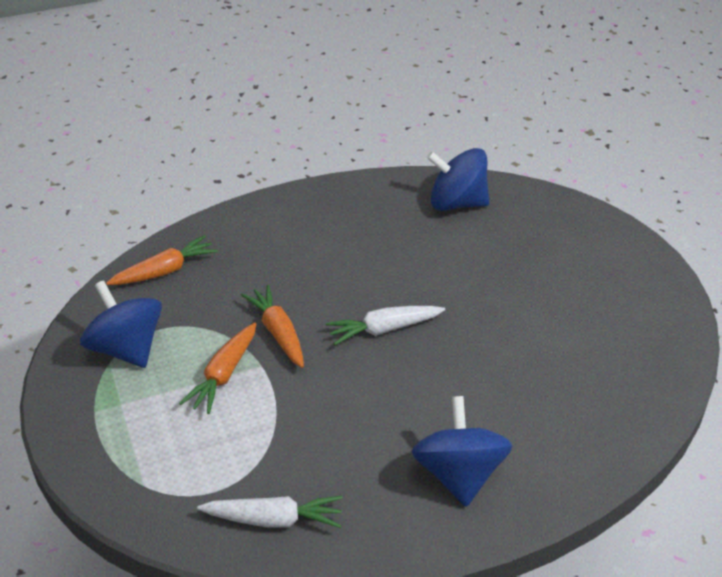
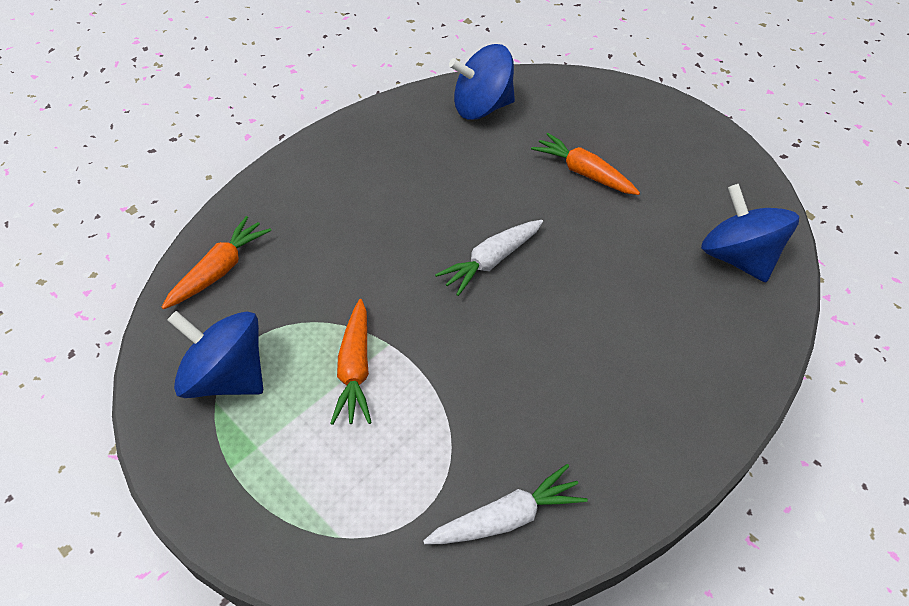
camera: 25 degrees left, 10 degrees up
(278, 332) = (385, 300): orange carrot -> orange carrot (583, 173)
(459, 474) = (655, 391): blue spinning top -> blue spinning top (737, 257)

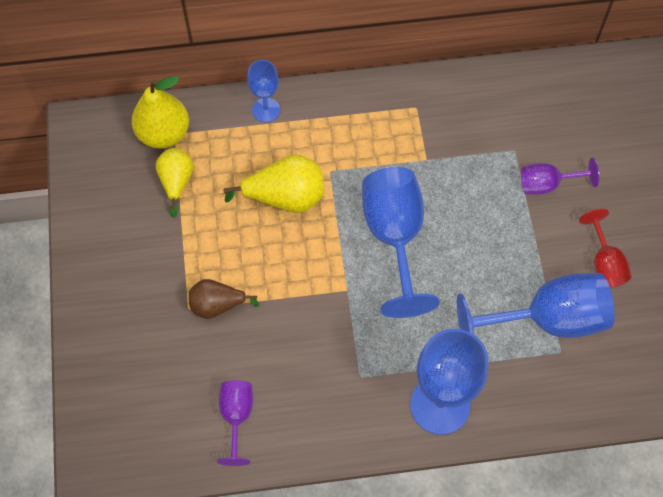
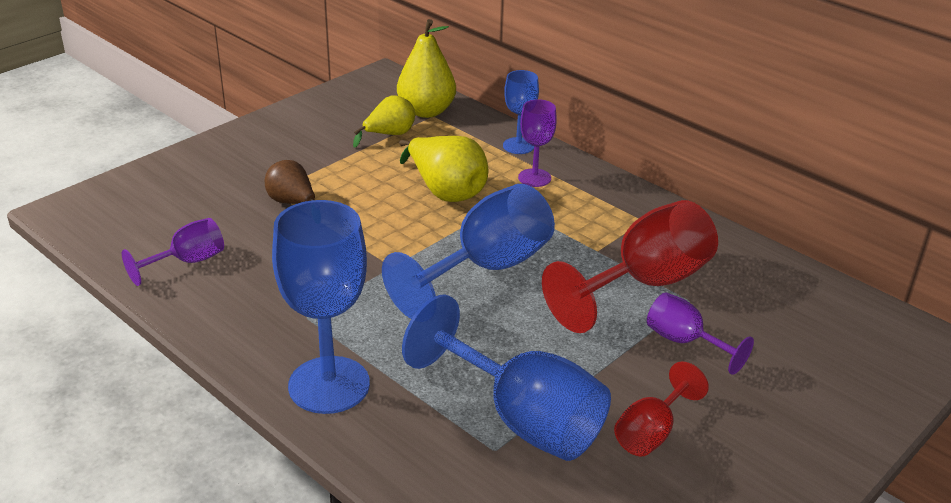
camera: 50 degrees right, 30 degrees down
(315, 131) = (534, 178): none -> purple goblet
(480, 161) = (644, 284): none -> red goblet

★ ★ ★

Task => Scan the material above for the word "goblet", and copy each line where it appears.

Solution to the problem =>
(315, 131) = (534, 178): none -> purple goblet
(480, 161) = (644, 284): none -> red goblet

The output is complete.